In how many lines of the data does the word "diode" appear? Give the number by itself.

(Dataset records)

⁂

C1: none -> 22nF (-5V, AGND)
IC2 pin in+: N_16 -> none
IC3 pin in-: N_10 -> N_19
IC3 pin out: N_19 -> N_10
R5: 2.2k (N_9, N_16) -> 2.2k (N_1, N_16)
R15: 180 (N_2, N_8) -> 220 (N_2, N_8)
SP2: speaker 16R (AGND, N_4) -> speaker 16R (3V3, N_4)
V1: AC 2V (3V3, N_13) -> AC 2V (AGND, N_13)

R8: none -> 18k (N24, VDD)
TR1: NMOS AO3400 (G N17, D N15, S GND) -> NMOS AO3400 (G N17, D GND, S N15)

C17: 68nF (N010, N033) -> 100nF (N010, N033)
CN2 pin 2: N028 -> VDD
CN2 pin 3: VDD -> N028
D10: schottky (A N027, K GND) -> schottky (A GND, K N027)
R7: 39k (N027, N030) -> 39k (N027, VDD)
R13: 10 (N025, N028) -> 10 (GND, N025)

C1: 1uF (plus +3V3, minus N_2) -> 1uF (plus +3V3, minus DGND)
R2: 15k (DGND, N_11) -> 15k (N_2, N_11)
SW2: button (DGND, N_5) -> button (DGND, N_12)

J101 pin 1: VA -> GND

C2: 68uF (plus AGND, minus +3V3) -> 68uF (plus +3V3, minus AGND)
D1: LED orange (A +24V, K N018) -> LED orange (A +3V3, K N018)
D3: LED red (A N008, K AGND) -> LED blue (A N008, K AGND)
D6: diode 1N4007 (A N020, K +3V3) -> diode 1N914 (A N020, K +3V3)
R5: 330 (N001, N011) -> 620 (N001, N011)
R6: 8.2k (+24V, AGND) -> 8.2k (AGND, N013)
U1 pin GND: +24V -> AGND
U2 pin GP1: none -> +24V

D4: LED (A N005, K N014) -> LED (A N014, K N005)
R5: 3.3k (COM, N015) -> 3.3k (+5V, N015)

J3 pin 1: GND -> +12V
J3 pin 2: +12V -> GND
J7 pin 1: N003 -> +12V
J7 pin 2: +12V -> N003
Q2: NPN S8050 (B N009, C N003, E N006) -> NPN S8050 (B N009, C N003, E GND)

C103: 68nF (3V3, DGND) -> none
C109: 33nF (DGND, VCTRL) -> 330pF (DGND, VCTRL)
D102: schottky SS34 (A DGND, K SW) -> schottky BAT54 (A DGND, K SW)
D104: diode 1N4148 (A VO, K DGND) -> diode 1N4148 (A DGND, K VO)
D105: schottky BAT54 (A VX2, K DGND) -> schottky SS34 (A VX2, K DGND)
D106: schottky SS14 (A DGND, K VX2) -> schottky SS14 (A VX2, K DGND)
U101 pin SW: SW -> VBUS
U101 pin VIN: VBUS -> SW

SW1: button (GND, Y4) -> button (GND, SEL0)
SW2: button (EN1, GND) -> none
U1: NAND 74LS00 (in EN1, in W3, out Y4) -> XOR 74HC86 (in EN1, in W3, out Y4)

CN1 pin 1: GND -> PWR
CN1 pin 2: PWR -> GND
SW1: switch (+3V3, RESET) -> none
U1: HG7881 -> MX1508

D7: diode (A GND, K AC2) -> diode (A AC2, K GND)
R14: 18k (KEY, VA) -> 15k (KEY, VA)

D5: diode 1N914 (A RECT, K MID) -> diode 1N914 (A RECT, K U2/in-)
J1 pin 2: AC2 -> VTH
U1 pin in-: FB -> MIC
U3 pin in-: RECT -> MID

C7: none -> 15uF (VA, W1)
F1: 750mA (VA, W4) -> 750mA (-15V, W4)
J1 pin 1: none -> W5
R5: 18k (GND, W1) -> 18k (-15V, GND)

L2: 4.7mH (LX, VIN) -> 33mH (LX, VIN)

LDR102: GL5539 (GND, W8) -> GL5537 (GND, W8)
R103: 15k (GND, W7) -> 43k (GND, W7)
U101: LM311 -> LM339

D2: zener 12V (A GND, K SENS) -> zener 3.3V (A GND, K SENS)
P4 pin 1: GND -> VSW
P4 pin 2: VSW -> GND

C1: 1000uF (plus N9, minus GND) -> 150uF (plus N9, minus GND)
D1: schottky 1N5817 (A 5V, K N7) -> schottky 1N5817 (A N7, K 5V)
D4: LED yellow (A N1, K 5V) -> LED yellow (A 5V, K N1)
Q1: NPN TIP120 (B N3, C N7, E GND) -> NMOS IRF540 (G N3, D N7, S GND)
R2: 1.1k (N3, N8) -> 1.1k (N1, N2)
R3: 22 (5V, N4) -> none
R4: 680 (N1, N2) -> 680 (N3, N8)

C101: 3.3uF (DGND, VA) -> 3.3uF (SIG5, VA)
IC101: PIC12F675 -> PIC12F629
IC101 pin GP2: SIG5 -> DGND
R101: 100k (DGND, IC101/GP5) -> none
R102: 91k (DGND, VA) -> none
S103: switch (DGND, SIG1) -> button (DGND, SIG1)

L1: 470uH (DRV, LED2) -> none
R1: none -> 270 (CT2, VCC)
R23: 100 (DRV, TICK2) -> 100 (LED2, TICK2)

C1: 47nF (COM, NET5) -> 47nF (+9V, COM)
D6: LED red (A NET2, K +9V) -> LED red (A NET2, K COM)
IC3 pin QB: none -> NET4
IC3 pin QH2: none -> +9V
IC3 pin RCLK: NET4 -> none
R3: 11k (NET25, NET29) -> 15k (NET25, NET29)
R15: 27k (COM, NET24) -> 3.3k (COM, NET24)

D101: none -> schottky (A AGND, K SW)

⁂

= TASK RESULT =
4